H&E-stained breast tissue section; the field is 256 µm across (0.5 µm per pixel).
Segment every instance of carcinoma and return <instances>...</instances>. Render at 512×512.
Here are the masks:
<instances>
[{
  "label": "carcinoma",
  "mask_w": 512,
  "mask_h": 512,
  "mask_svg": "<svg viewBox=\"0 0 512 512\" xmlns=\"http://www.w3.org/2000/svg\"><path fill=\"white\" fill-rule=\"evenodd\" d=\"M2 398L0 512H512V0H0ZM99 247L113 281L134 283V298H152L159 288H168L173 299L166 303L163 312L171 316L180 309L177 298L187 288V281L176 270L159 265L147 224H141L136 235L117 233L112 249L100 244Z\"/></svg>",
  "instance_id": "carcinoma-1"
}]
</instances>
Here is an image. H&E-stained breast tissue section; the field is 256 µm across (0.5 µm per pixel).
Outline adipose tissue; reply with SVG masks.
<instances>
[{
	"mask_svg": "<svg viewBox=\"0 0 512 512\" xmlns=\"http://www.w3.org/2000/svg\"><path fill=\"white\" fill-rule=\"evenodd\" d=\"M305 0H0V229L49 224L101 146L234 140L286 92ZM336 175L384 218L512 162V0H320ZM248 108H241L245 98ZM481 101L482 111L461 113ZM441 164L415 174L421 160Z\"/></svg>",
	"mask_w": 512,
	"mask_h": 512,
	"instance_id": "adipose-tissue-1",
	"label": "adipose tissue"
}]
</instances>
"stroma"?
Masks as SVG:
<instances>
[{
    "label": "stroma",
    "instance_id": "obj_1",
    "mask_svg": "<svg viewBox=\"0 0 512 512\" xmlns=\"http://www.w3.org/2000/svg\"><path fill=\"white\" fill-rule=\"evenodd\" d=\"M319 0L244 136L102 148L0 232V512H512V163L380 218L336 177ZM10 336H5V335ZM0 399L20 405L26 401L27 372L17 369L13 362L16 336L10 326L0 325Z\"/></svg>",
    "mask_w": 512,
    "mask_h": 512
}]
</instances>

..........

▸ GIVEN EXERCISE
Gather up every line in the data above that contains the word "across", copying each one.

▸ COMPLETE RESPONSE
H&E-stained breast tissue section; the field is 256 µm across (0.5 µm per pixel).
Here is an image. H&E-stained breast tissue section; the field is 256 µm across (0.5 µm per pixel).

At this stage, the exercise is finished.